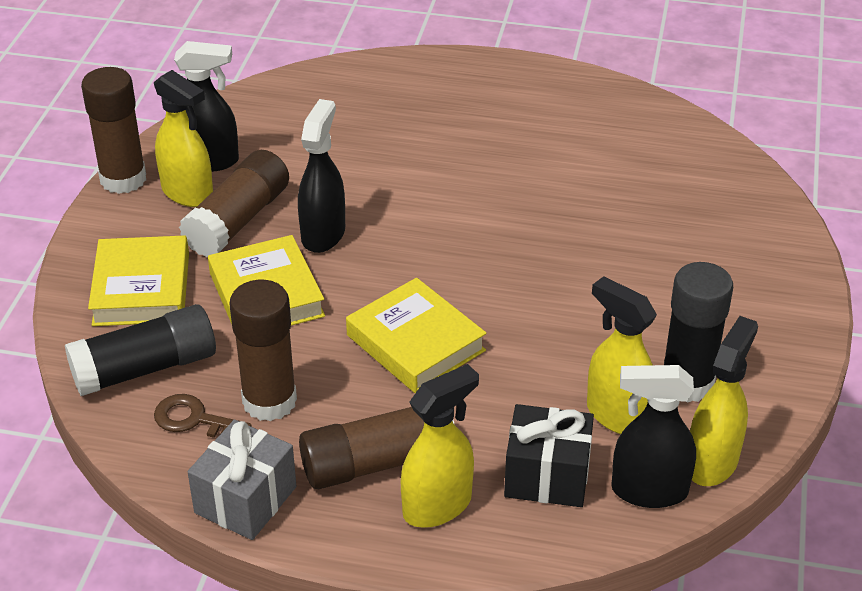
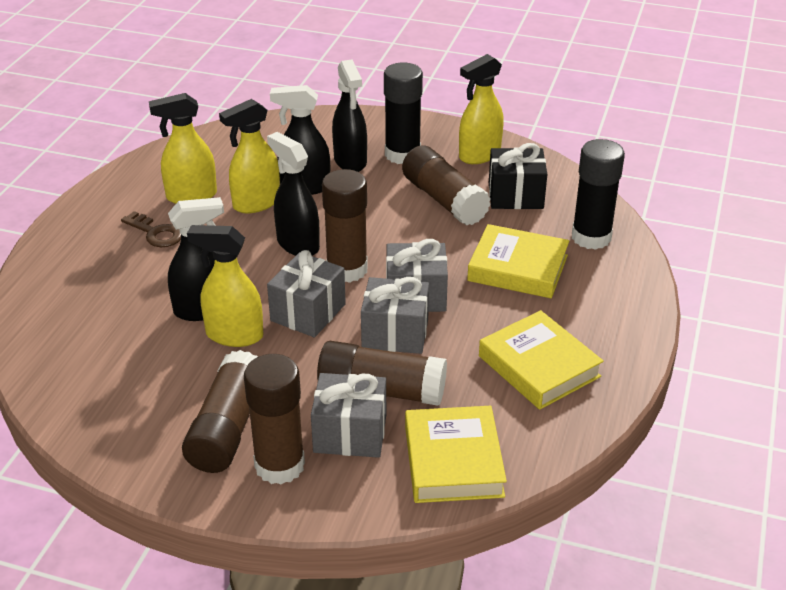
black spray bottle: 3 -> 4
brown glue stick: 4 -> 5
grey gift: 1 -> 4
_ _ _ _ _
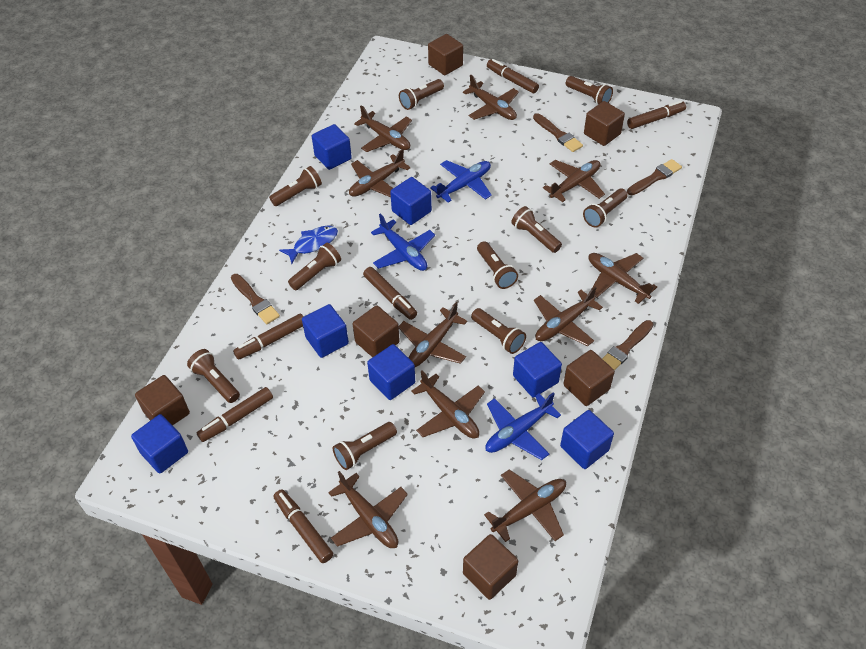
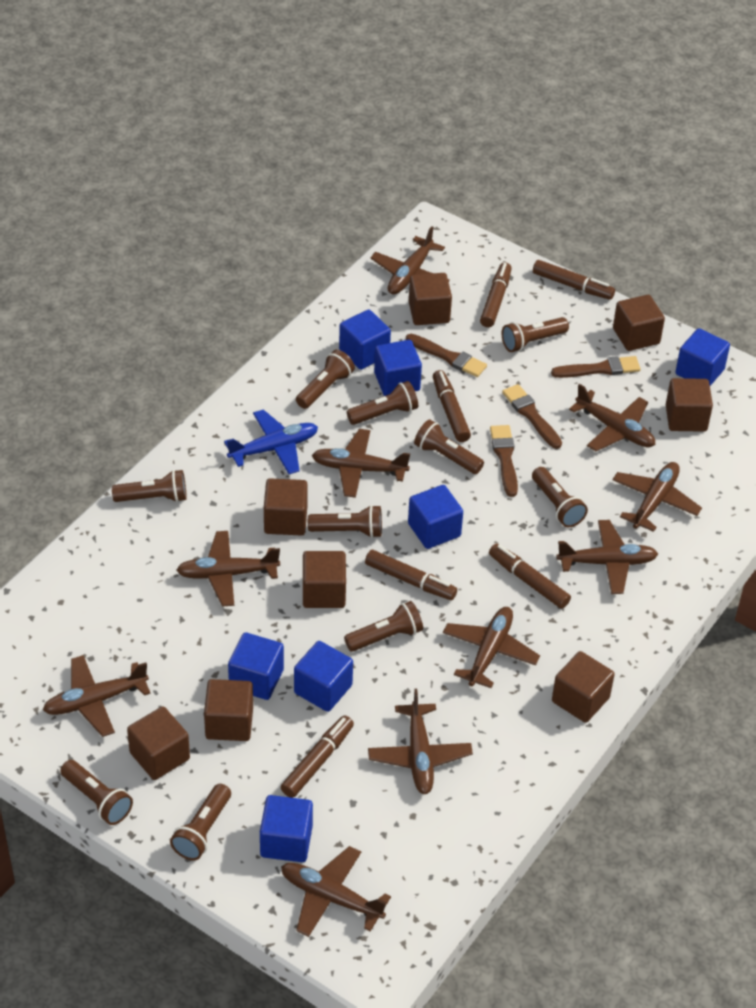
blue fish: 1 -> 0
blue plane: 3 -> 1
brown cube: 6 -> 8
_ _ _ _ _
**What the exercise asks**
In the listing above, find the line with "black spray bottle: 3 -> 4" and the line with "grey gift: 1 -> 4". Output those two lines and every line between them, exactly as written.

**Written response**
black spray bottle: 3 -> 4
brown glue stick: 4 -> 5
grey gift: 1 -> 4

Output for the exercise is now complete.